◆ REQUIRED WORK
Bring together copies of the lines in the data below that contain the word "pear".
***** EXERCISE MATERIAL
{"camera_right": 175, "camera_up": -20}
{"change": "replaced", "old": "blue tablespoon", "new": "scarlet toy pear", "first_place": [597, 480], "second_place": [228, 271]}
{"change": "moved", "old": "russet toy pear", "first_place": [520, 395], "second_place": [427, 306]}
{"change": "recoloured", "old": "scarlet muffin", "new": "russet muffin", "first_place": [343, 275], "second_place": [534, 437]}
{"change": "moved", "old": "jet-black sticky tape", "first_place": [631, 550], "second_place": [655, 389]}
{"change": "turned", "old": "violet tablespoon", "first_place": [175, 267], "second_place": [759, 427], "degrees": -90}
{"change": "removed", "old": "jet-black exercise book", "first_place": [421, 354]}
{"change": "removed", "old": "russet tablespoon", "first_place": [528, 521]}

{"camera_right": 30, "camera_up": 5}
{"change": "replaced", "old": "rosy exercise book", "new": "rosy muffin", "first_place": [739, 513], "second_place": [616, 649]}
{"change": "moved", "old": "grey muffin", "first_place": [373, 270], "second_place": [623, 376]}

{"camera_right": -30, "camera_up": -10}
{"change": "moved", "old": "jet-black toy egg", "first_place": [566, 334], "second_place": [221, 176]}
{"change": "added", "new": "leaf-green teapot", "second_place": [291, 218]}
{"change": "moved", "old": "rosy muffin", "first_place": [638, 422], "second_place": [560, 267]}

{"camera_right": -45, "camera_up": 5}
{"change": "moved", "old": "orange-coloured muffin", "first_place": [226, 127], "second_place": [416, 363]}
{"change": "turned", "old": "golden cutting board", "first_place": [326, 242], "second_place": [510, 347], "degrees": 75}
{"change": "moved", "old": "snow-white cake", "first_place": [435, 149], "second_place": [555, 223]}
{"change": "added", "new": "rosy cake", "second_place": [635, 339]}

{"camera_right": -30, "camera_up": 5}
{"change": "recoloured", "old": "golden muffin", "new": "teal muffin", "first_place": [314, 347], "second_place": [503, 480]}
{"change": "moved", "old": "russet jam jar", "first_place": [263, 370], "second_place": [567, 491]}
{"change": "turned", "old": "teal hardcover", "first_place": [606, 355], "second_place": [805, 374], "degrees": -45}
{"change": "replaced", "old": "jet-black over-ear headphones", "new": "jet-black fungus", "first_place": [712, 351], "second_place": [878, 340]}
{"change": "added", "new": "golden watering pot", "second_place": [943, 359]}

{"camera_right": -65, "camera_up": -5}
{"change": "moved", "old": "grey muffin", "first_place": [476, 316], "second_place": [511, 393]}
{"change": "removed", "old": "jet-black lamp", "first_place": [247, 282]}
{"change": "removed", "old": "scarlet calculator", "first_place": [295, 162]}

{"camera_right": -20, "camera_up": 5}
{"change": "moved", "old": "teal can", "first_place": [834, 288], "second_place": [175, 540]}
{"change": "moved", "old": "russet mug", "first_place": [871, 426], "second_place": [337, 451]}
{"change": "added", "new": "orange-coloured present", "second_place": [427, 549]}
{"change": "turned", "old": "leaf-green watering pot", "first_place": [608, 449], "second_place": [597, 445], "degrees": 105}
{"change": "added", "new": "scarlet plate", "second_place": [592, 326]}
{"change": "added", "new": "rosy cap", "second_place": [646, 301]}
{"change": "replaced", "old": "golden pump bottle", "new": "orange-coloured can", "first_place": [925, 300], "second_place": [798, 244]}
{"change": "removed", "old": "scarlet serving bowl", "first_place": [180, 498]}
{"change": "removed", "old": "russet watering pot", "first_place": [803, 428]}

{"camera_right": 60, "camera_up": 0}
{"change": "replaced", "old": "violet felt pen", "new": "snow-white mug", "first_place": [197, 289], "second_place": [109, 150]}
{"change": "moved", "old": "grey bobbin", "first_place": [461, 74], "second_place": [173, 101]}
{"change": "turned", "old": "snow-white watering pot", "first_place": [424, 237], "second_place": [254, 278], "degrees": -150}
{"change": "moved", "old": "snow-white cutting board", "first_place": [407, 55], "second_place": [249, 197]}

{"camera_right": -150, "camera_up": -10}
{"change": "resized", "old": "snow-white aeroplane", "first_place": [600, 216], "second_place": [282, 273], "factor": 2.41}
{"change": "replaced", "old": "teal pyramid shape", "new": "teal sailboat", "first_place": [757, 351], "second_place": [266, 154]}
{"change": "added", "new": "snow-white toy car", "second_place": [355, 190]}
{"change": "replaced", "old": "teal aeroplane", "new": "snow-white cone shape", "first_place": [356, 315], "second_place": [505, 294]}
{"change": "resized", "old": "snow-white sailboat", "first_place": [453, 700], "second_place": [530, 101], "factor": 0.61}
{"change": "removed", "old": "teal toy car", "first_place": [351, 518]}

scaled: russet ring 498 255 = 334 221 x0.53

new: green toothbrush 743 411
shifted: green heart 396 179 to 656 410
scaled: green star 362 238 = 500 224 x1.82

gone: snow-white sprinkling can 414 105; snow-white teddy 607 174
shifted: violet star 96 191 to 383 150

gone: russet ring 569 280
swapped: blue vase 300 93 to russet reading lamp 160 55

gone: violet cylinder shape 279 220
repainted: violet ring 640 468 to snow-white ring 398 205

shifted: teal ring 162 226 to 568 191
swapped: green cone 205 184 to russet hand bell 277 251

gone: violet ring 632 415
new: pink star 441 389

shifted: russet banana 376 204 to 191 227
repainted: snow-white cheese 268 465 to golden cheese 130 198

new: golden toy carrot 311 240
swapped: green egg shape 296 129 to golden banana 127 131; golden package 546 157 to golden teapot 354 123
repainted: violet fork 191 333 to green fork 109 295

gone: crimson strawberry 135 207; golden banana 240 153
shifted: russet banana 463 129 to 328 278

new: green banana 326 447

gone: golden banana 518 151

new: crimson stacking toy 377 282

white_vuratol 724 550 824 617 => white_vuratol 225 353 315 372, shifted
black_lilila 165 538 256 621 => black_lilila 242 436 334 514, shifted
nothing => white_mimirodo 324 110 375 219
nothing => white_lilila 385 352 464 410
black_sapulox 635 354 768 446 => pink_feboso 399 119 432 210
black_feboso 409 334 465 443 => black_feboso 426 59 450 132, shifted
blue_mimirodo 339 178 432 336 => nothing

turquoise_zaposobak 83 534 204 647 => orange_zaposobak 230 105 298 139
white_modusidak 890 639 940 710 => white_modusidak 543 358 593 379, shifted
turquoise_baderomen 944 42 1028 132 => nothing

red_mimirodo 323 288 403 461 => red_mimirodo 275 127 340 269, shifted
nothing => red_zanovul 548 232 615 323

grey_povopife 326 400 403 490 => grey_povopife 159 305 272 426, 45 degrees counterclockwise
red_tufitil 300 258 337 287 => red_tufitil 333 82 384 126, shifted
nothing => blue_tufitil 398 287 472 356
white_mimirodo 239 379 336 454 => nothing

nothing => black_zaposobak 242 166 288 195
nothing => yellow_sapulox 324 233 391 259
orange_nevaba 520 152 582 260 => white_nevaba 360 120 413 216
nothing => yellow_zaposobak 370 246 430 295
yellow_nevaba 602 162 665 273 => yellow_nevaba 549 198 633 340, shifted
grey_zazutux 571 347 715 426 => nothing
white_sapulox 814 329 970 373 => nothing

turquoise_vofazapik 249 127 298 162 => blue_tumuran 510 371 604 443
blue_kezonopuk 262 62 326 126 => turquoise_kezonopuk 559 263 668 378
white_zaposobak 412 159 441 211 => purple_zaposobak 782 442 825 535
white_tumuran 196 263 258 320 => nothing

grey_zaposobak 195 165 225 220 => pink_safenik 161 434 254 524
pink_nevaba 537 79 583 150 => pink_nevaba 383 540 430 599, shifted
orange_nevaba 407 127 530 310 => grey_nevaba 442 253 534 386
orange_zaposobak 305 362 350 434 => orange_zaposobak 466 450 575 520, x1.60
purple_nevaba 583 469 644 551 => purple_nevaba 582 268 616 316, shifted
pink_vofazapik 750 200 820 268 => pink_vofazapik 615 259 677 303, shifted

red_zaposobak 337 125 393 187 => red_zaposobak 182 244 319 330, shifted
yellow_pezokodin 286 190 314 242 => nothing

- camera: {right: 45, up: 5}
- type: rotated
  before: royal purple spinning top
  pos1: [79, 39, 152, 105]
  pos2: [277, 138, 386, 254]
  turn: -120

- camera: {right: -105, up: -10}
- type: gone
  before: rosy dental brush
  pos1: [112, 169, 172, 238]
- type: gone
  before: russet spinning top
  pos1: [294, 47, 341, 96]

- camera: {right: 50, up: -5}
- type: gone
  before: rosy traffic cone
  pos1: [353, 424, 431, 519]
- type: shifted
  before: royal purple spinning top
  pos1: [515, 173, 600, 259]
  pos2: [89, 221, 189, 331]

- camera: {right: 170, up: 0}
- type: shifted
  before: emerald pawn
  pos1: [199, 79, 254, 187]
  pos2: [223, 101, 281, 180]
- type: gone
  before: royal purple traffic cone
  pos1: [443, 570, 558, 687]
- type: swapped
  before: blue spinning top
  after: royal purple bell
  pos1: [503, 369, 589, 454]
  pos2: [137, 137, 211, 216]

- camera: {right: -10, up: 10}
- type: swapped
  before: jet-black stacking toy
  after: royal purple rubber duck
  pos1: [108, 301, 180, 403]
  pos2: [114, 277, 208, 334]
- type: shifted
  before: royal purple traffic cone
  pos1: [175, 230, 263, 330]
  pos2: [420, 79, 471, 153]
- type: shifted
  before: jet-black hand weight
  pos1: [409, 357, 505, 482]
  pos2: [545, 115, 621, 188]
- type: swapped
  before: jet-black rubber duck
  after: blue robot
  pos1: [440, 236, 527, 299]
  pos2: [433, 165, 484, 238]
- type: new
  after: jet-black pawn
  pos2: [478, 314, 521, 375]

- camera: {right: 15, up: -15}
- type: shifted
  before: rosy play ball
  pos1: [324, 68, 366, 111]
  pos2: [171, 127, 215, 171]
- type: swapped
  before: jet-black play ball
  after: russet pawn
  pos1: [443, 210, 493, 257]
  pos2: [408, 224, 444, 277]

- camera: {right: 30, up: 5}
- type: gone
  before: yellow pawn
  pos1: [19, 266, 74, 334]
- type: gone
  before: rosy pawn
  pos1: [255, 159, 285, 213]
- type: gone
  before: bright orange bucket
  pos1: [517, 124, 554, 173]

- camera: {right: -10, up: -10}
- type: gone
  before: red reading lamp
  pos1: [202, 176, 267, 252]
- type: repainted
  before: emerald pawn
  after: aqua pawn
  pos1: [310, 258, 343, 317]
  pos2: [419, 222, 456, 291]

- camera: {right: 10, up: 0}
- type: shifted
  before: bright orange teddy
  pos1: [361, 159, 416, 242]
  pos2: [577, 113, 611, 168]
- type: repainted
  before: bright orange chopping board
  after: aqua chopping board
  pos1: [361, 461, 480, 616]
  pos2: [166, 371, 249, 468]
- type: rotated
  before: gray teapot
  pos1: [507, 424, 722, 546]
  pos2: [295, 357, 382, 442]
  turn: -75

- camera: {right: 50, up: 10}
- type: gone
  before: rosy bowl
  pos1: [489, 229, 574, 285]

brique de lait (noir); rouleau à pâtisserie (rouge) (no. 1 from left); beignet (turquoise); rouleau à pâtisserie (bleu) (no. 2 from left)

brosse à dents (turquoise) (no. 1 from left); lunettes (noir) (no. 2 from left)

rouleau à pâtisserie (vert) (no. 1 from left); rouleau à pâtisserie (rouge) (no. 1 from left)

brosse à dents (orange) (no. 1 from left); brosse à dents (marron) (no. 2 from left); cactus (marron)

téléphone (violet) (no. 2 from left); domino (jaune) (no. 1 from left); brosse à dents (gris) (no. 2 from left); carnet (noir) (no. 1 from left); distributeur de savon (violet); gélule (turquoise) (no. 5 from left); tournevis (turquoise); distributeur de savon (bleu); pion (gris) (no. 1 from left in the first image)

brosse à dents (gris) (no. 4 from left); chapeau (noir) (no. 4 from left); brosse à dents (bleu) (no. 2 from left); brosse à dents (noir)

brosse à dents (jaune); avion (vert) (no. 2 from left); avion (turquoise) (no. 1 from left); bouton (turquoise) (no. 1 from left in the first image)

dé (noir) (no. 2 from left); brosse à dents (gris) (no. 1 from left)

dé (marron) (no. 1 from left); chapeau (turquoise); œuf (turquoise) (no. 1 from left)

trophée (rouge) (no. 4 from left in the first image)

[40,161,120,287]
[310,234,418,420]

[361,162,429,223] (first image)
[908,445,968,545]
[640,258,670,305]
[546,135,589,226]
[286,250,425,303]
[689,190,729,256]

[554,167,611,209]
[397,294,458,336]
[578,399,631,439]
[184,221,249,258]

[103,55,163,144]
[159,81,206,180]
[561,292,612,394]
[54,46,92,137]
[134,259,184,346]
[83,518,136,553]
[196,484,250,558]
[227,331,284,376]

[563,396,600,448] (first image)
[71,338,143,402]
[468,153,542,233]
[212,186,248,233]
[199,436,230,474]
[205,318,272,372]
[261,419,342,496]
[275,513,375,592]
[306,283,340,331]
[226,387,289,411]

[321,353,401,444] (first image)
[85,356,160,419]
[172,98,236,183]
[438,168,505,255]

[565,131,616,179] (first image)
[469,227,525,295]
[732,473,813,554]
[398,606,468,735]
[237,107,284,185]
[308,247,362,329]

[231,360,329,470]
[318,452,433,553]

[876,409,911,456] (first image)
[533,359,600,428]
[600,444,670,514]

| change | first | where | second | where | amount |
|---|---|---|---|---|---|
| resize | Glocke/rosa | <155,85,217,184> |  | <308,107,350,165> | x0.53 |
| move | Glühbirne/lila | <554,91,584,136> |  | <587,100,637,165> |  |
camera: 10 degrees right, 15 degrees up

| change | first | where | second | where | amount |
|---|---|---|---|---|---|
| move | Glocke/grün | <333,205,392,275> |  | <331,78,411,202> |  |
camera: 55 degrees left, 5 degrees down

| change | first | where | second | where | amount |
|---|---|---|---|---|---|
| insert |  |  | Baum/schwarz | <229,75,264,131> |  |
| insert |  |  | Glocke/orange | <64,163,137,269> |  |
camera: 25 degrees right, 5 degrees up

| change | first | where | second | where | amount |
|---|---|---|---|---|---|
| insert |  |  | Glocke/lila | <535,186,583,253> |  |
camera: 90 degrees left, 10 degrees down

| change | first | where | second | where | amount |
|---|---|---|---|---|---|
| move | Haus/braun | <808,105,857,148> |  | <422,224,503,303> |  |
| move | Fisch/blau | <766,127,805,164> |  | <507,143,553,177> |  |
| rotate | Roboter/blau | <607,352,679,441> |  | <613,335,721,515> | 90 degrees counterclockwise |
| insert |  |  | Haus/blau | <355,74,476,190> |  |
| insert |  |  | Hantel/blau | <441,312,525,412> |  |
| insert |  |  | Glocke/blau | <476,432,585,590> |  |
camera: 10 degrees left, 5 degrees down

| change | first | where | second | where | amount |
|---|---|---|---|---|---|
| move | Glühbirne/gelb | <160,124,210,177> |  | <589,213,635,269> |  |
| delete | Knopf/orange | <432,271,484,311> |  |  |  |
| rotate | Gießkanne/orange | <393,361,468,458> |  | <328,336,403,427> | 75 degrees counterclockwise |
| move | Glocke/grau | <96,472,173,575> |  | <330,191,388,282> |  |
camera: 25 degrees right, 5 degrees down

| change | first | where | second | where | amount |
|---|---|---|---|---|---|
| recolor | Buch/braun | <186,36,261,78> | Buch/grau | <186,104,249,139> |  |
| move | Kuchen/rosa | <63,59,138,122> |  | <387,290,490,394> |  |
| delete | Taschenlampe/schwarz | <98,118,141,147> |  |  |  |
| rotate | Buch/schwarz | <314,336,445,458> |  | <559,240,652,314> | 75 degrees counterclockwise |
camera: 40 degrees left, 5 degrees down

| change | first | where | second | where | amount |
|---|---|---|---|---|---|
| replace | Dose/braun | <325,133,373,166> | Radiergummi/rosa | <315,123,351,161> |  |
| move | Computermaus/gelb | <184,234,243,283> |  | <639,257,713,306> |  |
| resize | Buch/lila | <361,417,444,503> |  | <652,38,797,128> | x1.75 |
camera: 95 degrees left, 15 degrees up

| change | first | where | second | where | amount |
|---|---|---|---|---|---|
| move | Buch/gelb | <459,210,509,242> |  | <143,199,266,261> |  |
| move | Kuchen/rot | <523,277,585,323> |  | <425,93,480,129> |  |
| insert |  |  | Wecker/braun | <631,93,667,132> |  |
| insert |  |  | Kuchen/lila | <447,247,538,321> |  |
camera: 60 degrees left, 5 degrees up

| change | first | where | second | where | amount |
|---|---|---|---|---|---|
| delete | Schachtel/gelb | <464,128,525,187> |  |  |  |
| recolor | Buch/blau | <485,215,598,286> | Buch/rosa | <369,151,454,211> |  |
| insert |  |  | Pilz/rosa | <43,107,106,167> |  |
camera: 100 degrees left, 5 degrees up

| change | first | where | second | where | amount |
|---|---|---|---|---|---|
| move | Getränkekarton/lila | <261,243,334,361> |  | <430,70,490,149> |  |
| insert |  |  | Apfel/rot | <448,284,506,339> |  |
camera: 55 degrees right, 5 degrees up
**********
◆ EXERCISE RESULT
{"change": "replaced", "old": "blue tablespoon", "new": "scarlet toy pear", "first_place": [597, 480], "second_place": [228, 271]}
{"change": "moved", "old": "russet toy pear", "first_place": [520, 395], "second_place": [427, 306]}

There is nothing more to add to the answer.